What is needed is an exact copy of the line with "grey glasses [461,267,523,329]" and all lines that follow it in the entries below, the last line included.

<<<<

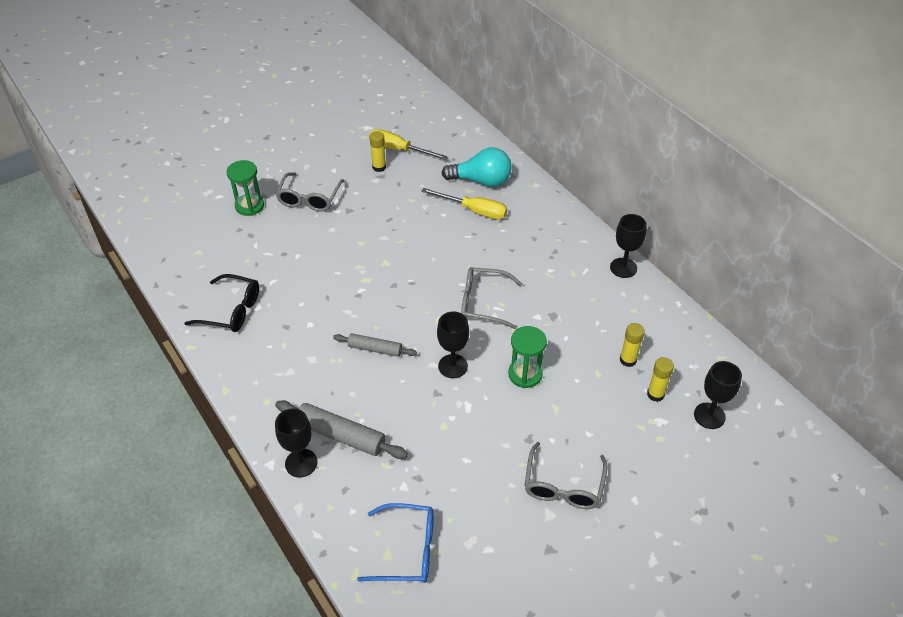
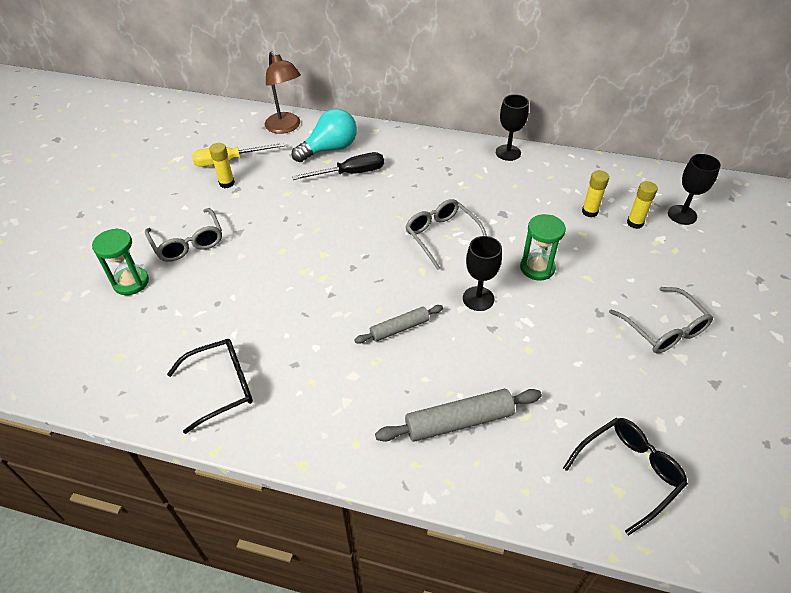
camera: 40 degrees left, 0 degrees up
black goblet [275,408,318,477] -> none
blue glasses [357,503,434,583] -> black glasses [563,418,688,536]
yellow screwdriver [421,188,507,220] -> black screwdriver [292,152,384,180]
grey glasses [461,267,523,329] -> grey glasses turned 90 degrees clockwise [405,199,487,270]
none -> brown lamp [265,51,301,134]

>>>>

Exercise solution ::
grey glasses [461,267,523,329] -> grey glasses turned 90 degrees clockwise [405,199,487,270]
none -> brown lamp [265,51,301,134]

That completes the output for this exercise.